### The data
<<<<

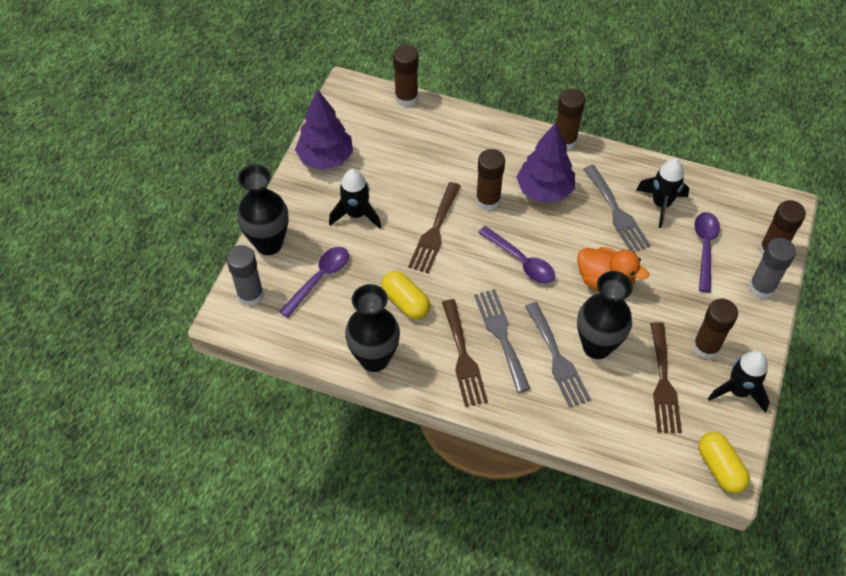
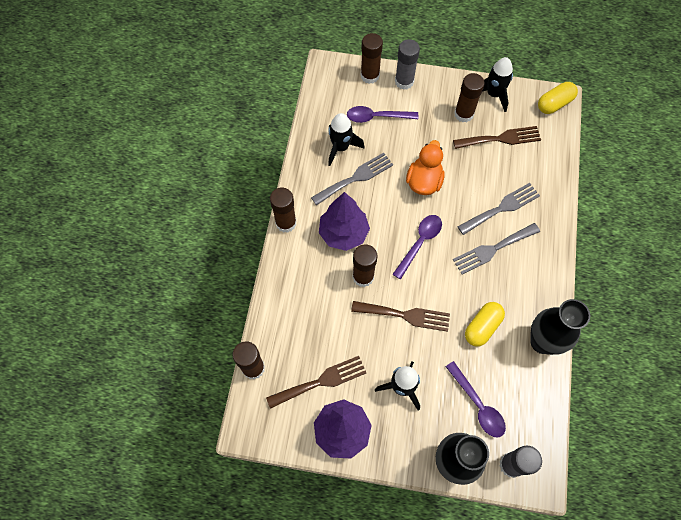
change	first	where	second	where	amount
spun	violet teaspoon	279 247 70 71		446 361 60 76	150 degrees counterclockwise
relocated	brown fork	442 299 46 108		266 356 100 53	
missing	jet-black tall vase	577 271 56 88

>>>>

### What to do
Reproduce the material exactly. Pictures stay out.

### The completed task
change	first	where	second	where	amount
spun	violet teaspoon	279 247 70 71		446 361 60 76	150 degrees counterclockwise
relocated	brown fork	442 299 46 108		266 356 100 53	
missing	jet-black tall vase	577 271 56 88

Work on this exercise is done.